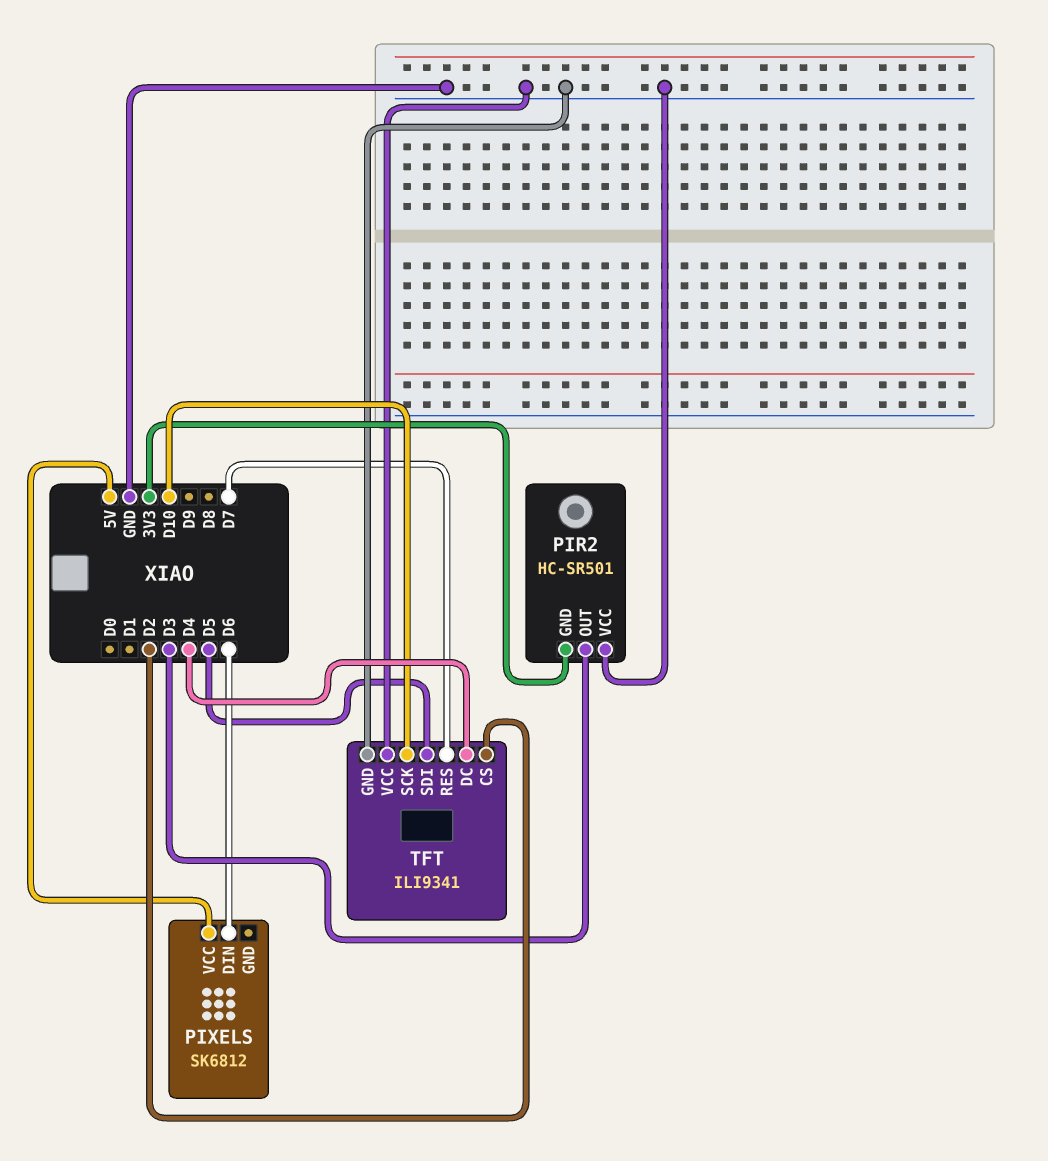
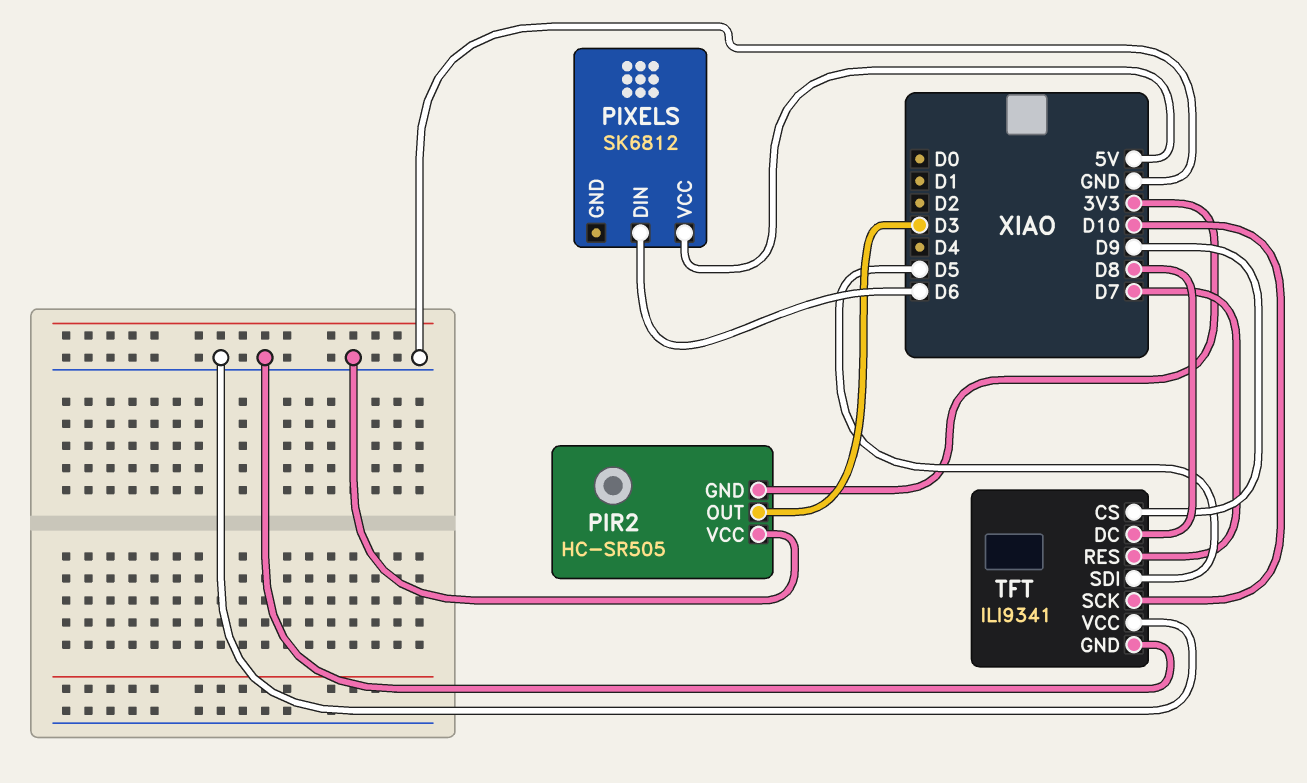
PIR2: HC-SR501 -> HC-SR505
TFT pin CS: D2 -> D9
TFT pin DC: D4 -> D8

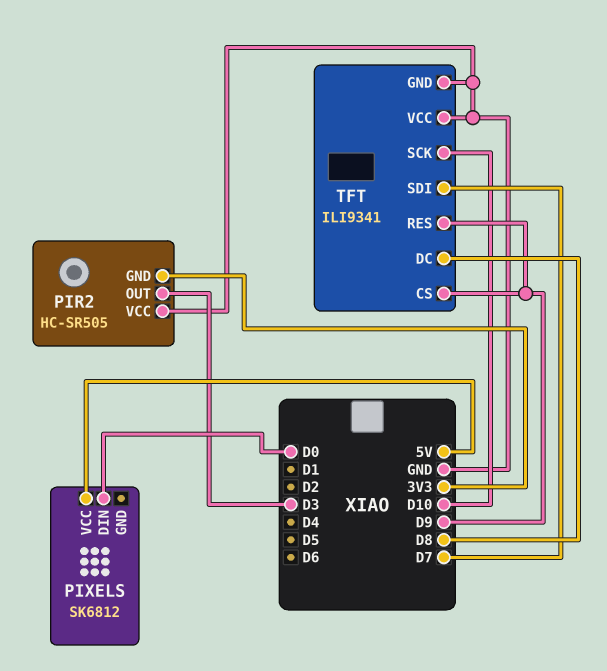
PIXELS pin DIN: D6 -> D0
TFT pin RES: D7 -> D9
TFT pin SDI: D5 -> D7

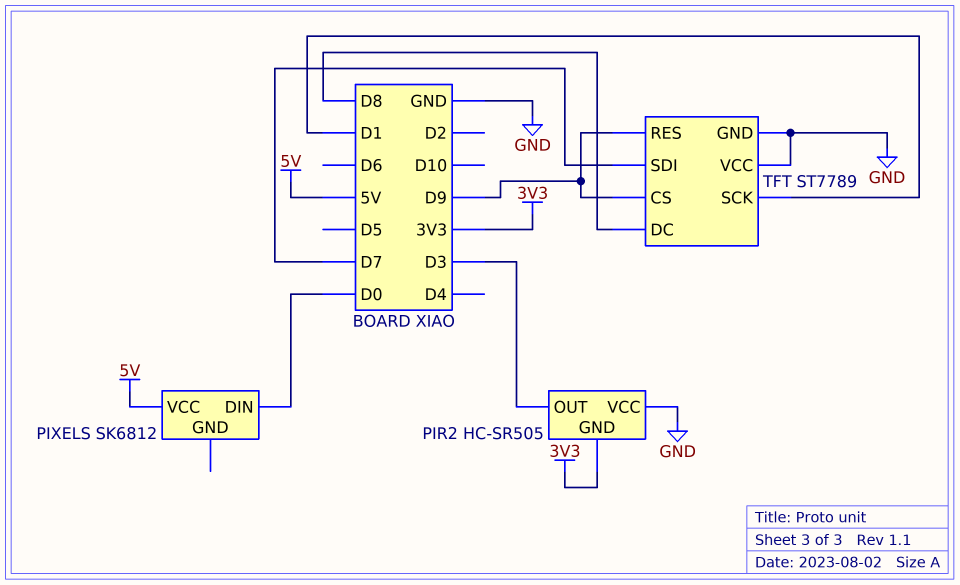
TFT: ILI9341 -> ST7789
TFT pin SCK: D10 -> D1

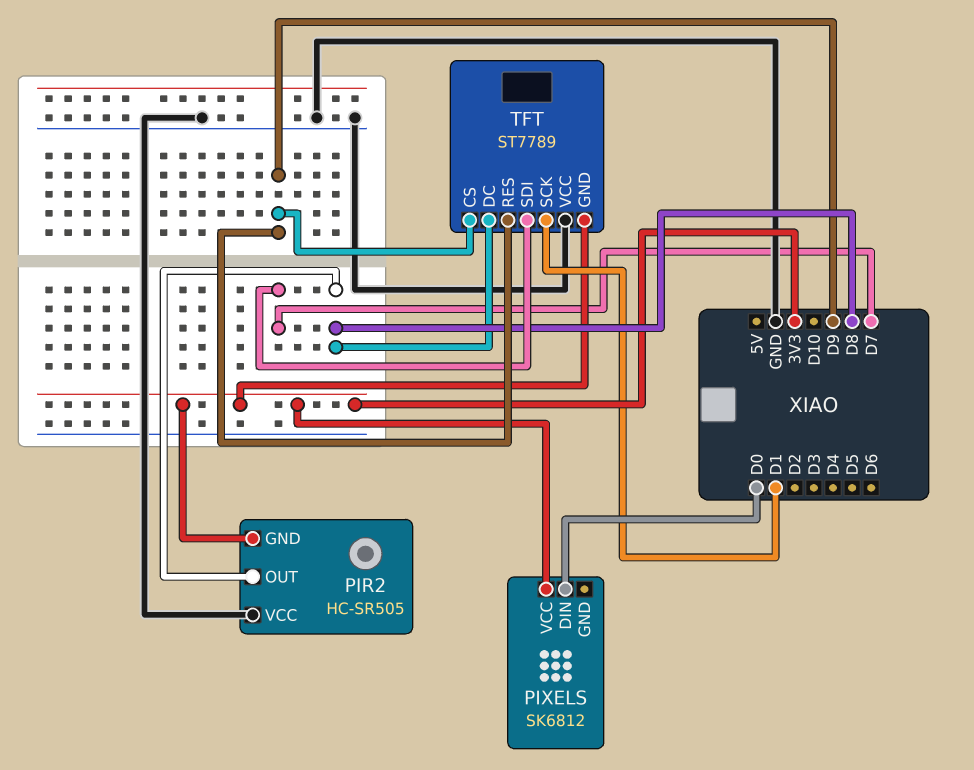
PIR2 pin OUT: D3 -> D8
PIXELS pin VCC: 5V -> 3V3
TFT pin GND: GND -> 3V3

> [TASK] Go through the material above and copy each line that has the word "PIXELS".

> [OUTPUT]
PIXELS pin DIN: D6 -> D0
PIXELS pin VCC: 5V -> 3V3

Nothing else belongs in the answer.